TO DO: The pictures must be left out, while the rest of the data is copied exactly.

DATASET EXTRACT:
────────────────
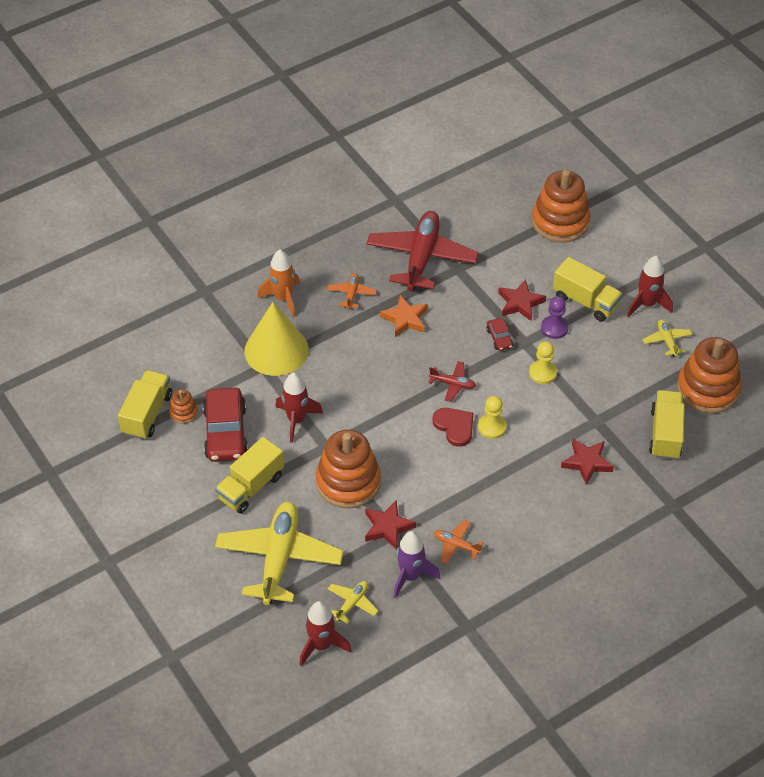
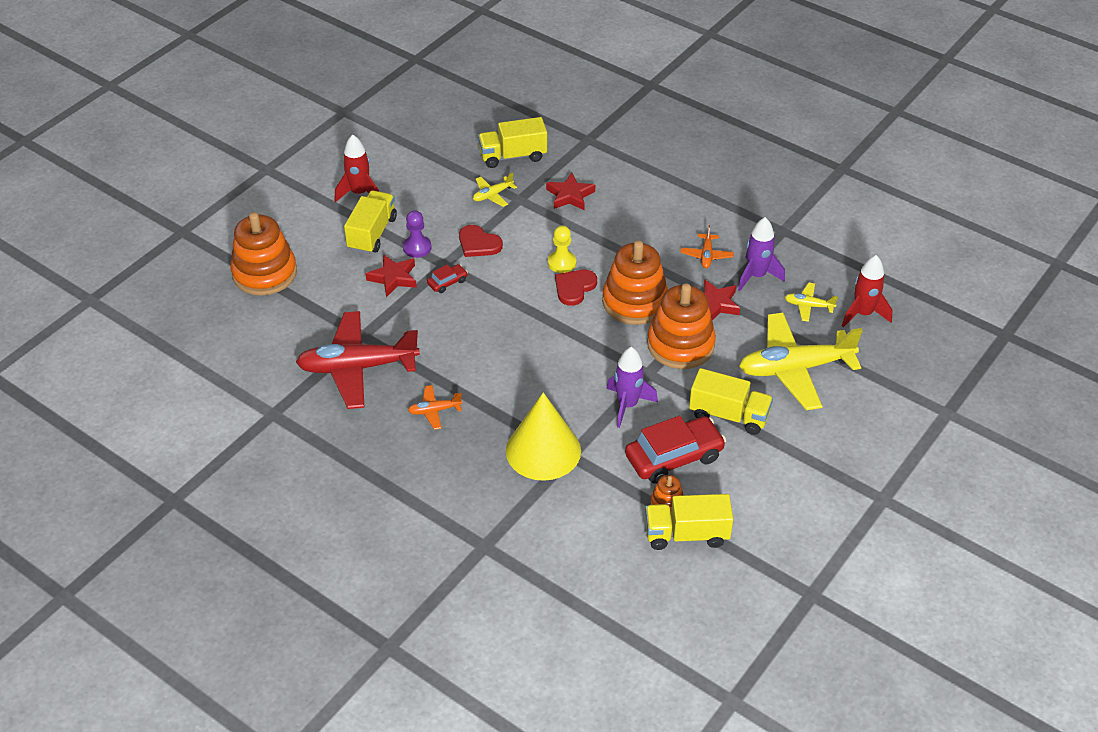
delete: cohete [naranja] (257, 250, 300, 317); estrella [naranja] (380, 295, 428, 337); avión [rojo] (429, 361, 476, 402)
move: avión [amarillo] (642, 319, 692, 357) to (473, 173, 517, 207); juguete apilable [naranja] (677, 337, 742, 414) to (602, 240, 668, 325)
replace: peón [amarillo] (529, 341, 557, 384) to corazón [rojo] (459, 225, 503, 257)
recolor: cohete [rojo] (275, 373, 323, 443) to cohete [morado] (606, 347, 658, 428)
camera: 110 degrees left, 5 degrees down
────────────────
EXERCISE RESPONSE:
delete: cohete [naranja] (257, 250, 300, 317); estrella [naranja] (380, 295, 428, 337); avión [rojo] (429, 361, 476, 402)
move: avión [amarillo] (642, 319, 692, 357) to (473, 173, 517, 207); juguete apilable [naranja] (677, 337, 742, 414) to (602, 240, 668, 325)
replace: peón [amarillo] (529, 341, 557, 384) to corazón [rojo] (459, 225, 503, 257)
recolor: cohete [rojo] (275, 373, 323, 443) to cohete [morado] (606, 347, 658, 428)
camera: 110 degrees left, 5 degrees down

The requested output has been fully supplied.